Given instruction: Replace every occurrence of "specified word" with "listed word" in the data below, and output all lines with no other change.

Source records:
·····

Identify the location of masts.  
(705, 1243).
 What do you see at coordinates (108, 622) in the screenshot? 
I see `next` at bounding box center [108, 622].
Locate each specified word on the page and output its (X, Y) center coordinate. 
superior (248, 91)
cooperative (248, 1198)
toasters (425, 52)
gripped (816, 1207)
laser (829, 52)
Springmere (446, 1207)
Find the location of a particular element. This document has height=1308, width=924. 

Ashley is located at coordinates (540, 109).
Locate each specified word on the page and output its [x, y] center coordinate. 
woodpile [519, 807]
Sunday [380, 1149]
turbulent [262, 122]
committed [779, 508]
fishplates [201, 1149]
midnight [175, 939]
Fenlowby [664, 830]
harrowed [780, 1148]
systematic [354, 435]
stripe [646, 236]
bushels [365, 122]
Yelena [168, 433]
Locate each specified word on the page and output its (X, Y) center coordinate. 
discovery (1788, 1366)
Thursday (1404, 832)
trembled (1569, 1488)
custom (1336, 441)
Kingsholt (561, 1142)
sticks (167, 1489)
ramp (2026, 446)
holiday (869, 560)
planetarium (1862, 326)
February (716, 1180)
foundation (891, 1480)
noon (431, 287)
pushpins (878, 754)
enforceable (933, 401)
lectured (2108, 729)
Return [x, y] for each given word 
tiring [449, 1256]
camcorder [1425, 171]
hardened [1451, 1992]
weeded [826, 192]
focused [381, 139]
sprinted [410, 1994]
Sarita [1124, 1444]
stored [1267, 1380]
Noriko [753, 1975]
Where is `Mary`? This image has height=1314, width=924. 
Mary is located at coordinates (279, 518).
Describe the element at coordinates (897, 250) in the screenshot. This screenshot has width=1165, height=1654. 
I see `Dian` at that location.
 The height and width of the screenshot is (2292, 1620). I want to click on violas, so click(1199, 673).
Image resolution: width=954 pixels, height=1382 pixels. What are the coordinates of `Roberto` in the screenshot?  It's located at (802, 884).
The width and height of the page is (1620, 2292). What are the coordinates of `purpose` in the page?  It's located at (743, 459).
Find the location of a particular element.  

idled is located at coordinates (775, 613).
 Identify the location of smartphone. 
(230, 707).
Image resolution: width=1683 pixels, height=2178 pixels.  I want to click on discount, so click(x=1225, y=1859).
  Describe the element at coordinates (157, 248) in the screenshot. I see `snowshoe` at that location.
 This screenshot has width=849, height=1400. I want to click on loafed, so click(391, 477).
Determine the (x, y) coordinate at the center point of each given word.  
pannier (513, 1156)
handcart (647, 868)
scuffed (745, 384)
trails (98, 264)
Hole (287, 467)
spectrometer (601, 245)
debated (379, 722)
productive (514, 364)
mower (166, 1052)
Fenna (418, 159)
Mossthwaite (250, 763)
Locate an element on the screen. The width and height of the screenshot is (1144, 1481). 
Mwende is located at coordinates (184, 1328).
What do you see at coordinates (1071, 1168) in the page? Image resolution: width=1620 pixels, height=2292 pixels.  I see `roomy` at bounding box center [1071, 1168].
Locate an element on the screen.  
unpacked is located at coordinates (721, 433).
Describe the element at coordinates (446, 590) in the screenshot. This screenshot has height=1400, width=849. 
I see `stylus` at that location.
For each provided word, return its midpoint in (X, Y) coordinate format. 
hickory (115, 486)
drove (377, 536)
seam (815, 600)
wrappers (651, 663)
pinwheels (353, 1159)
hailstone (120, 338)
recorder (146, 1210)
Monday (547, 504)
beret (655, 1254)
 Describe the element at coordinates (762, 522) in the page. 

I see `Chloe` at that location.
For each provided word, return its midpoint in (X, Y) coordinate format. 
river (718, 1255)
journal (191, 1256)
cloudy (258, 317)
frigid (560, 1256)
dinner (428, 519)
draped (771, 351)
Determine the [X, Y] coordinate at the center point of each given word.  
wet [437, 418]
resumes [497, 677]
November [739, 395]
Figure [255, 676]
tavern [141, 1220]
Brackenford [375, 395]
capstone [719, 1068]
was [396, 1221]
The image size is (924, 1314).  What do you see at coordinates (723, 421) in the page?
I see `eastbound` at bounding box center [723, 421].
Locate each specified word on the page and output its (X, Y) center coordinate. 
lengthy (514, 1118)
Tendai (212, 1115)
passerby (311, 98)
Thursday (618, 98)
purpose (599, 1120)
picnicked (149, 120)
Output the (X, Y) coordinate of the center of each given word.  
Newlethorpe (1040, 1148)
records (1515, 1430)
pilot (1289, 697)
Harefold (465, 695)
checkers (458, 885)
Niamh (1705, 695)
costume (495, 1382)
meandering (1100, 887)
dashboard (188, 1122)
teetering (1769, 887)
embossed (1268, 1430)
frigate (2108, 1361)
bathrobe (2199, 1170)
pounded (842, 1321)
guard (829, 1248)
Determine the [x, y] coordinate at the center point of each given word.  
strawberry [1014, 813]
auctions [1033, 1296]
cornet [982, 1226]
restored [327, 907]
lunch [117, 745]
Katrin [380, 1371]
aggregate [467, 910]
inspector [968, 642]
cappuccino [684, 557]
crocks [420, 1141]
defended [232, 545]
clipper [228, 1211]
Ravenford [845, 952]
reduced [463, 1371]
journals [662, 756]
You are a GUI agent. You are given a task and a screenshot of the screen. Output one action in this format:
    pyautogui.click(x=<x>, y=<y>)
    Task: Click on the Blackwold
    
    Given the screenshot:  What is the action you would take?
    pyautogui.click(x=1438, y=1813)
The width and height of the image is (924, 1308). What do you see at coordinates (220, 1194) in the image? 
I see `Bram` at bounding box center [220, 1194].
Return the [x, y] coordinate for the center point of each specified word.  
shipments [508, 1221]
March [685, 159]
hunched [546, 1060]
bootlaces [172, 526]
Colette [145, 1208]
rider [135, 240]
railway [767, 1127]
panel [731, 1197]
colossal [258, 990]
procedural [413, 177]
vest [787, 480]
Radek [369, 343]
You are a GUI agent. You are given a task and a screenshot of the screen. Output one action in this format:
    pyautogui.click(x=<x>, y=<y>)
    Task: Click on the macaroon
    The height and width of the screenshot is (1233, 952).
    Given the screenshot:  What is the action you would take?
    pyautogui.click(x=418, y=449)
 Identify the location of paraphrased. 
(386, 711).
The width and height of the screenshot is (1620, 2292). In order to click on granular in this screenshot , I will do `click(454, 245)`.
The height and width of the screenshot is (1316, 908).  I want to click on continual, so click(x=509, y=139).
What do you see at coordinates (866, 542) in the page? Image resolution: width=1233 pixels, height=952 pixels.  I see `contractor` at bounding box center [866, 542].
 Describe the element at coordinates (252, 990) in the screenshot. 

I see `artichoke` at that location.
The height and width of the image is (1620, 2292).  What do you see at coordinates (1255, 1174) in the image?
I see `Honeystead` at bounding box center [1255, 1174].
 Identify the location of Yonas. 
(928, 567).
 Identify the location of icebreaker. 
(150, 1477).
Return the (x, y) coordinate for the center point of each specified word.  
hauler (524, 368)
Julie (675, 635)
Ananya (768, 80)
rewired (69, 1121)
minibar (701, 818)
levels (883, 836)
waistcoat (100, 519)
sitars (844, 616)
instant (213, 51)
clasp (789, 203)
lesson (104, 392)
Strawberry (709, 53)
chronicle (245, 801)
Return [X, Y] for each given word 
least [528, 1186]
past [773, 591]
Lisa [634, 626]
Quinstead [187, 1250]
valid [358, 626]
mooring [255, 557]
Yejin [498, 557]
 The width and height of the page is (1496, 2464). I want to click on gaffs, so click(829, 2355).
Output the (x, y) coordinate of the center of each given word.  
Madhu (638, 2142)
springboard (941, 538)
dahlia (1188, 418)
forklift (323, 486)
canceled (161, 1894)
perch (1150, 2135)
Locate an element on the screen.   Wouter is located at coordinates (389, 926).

·····

Finished answer:
Identify the location of masts.  
(705, 1243).
 What do you see at coordinates (108, 622) in the screenshot? 
I see `next` at bounding box center [108, 622].
Locate each listed word on the page and output its (X, Y) center coordinate. 
superior (248, 91)
cooperative (248, 1198)
toasters (425, 52)
gripped (816, 1207)
laser (829, 52)
Springmere (446, 1207)
Find the location of a particular element. This document has height=1308, width=924. 

Ashley is located at coordinates (540, 109).
Locate each listed word on the page and output its [x, y] center coordinate. 
woodpile [519, 807]
Sunday [380, 1149]
turbulent [262, 122]
committed [779, 508]
fishplates [201, 1149]
midnight [175, 939]
Fenlowby [664, 830]
harrowed [780, 1148]
systematic [354, 435]
stripe [646, 236]
bushels [365, 122]
Yelena [168, 433]
Locate each listed word on the page and output its (X, Y) center coordinate. 
discovery (1788, 1366)
Thursday (1404, 832)
trembled (1569, 1488)
custom (1336, 441)
Kingsholt (561, 1142)
sticks (167, 1489)
ramp (2026, 446)
holiday (869, 560)
planetarium (1862, 326)
February (716, 1180)
foundation (891, 1480)
noon (431, 287)
pushpins (878, 754)
enforceable (933, 401)
lectured (2108, 729)
Return [x, y] for each given word 
tiring [449, 1256]
camcorder [1425, 171]
hardened [1451, 1992]
weeded [826, 192]
focused [381, 139]
sprinted [410, 1994]
Sarita [1124, 1444]
stored [1267, 1380]
Noriko [753, 1975]
Where is `Mary`? This image has height=1314, width=924. 
Mary is located at coordinates (279, 518).
Describe the element at coordinates (897, 250) in the screenshot. This screenshot has width=1165, height=1654. 
I see `Dian` at that location.
 The height and width of the screenshot is (2292, 1620). I want to click on violas, so click(1199, 673).
Image resolution: width=954 pixels, height=1382 pixels. What are the coordinates of `Roberto` in the screenshot?  It's located at (802, 884).
The width and height of the page is (1620, 2292). What are the coordinates of `purpose` in the page?  It's located at (743, 459).
Find the location of a particular element.  

idled is located at coordinates (775, 613).
 Identify the location of smartphone. 
(230, 707).
Image resolution: width=1683 pixels, height=2178 pixels.  I want to click on discount, so click(x=1225, y=1859).
  Describe the element at coordinates (157, 248) in the screenshot. I see `snowshoe` at that location.
 This screenshot has width=849, height=1400. I want to click on loafed, so click(391, 477).
Determine the (x, y) coordinate at the center point of each given word.  
pannier (513, 1156)
handcart (647, 868)
scuffed (745, 384)
trails (98, 264)
Hole (287, 467)
spectrometer (601, 245)
debated (379, 722)
productive (514, 364)
mower (166, 1052)
Fenna (418, 159)
Mossthwaite (250, 763)
Locate an element on the screen. The width and height of the screenshot is (1144, 1481). 
Mwende is located at coordinates (184, 1328).
What do you see at coordinates (1071, 1168) in the page? Image resolution: width=1620 pixels, height=2292 pixels.  I see `roomy` at bounding box center [1071, 1168].
Locate an element on the screen.  
unpacked is located at coordinates (721, 433).
Describe the element at coordinates (446, 590) in the screenshot. This screenshot has height=1400, width=849. 
I see `stylus` at that location.
For each provided word, return its midpoint in (X, Y) coordinate format. 
hickory (115, 486)
drove (377, 536)
seam (815, 600)
wrappers (651, 663)
pinwheels (353, 1159)
hailstone (120, 338)
recorder (146, 1210)
Monday (547, 504)
beret (655, 1254)
 Describe the element at coordinates (762, 522) in the page. 

I see `Chloe` at that location.
For each provided word, return its midpoint in (X, Y) coordinate format. 
river (718, 1255)
journal (191, 1256)
cloudy (258, 317)
frigid (560, 1256)
dinner (428, 519)
draped (771, 351)
Determine the [X, Y] coordinate at the center point of each given word.  
wet [437, 418]
resumes [497, 677]
November [739, 395]
Figure [255, 676]
tavern [141, 1220]
Brackenford [375, 395]
capstone [719, 1068]
was [396, 1221]
The image size is (924, 1314).  What do you see at coordinates (723, 421) in the page?
I see `eastbound` at bounding box center [723, 421].
Locate each listed word on the page and output its (X, Y) center coordinate. 
lengthy (514, 1118)
Tendai (212, 1115)
passerby (311, 98)
Thursday (618, 98)
purpose (599, 1120)
picnicked (149, 120)
Output the (X, Y) coordinate of the center of each given word.  
Newlethorpe (1040, 1148)
records (1515, 1430)
pilot (1289, 697)
Harefold (465, 695)
checkers (458, 885)
Niamh (1705, 695)
costume (495, 1382)
meandering (1100, 887)
dashboard (188, 1122)
teetering (1769, 887)
embossed (1268, 1430)
frigate (2108, 1361)
bathrobe (2199, 1170)
pounded (842, 1321)
guard (829, 1248)
Determine the [x, y] coordinate at the center point of each given word.  
strawberry [1014, 813]
auctions [1033, 1296]
cornet [982, 1226]
restored [327, 907]
lunch [117, 745]
Katrin [380, 1371]
aggregate [467, 910]
inspector [968, 642]
cappuccino [684, 557]
crocks [420, 1141]
defended [232, 545]
clipper [228, 1211]
Ravenford [845, 952]
reduced [463, 1371]
journals [662, 756]
You are a GUI agent. You are given a task and a screenshot of the screen. Output one action in this format:
    pyautogui.click(x=<x>, y=<y>)
    Task: Click on the Blackwold
    
    Given the screenshot:  What is the action you would take?
    pyautogui.click(x=1438, y=1813)
The width and height of the image is (924, 1308). What do you see at coordinates (220, 1194) in the image? 
I see `Bram` at bounding box center [220, 1194].
Return the [x, y] coordinate for the center point of each listed word.  
shipments [508, 1221]
March [685, 159]
hunched [546, 1060]
bootlaces [172, 526]
Colette [145, 1208]
rider [135, 240]
railway [767, 1127]
panel [731, 1197]
colossal [258, 990]
procedural [413, 177]
vest [787, 480]
Radek [369, 343]
You are a GUI agent. You are given a task and a screenshot of the screen. Output one action in this format:
    pyautogui.click(x=<x>, y=<y>)
    Task: Click on the macaroon
    The height and width of the screenshot is (1233, 952).
    Given the screenshot:  What is the action you would take?
    pyautogui.click(x=418, y=449)
 Identify the location of paraphrased. 
(386, 711).
The width and height of the screenshot is (1620, 2292). In order to click on granular in this screenshot , I will do `click(454, 245)`.
The height and width of the screenshot is (1316, 908).  I want to click on continual, so click(x=509, y=139).
What do you see at coordinates (866, 542) in the page? Image resolution: width=1233 pixels, height=952 pixels.  I see `contractor` at bounding box center [866, 542].
 Describe the element at coordinates (252, 990) in the screenshot. 

I see `artichoke` at that location.
The height and width of the image is (1620, 2292).  What do you see at coordinates (1255, 1174) in the image?
I see `Honeystead` at bounding box center [1255, 1174].
 Identify the location of Yonas. 
(928, 567).
 Identify the location of icebreaker. 
(150, 1477).
Return the (x, y) coordinate for the center point of each listed word.  
hauler (524, 368)
Julie (675, 635)
Ananya (768, 80)
rewired (69, 1121)
minibar (701, 818)
levels (883, 836)
waistcoat (100, 519)
sitars (844, 616)
instant (213, 51)
clasp (789, 203)
lesson (104, 392)
Strawberry (709, 53)
chronicle (245, 801)
Return [X, Y] for each given word 
least [528, 1186]
past [773, 591]
Lisa [634, 626]
Quinstead [187, 1250]
valid [358, 626]
mooring [255, 557]
Yejin [498, 557]
 The width and height of the page is (1496, 2464). I want to click on gaffs, so click(829, 2355).
Output the (x, y) coordinate of the center of each given word.  
Madhu (638, 2142)
springboard (941, 538)
dahlia (1188, 418)
forklift (323, 486)
canceled (161, 1894)
perch (1150, 2135)
Locate an element on the screen.   Wouter is located at coordinates (389, 926).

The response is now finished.